- What the task asks: Start at the line with "none -> white brick D2:F2 level 2" in the records below, stop at the line with "none -> white brick D3 level 2", and return every line in that span exactly, the two end lines included.

Start of Data supplied

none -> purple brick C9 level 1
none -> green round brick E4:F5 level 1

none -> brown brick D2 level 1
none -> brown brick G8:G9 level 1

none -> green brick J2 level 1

End of Data supplied
Start of Data supplied

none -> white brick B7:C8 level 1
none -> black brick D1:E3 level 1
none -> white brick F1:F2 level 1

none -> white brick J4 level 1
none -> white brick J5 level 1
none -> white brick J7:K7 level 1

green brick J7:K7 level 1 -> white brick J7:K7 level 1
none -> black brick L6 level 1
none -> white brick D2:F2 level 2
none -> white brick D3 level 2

End of Data supplied

- Result of the exercise:
none -> white brick D2:F2 level 2
none -> white brick D3 level 2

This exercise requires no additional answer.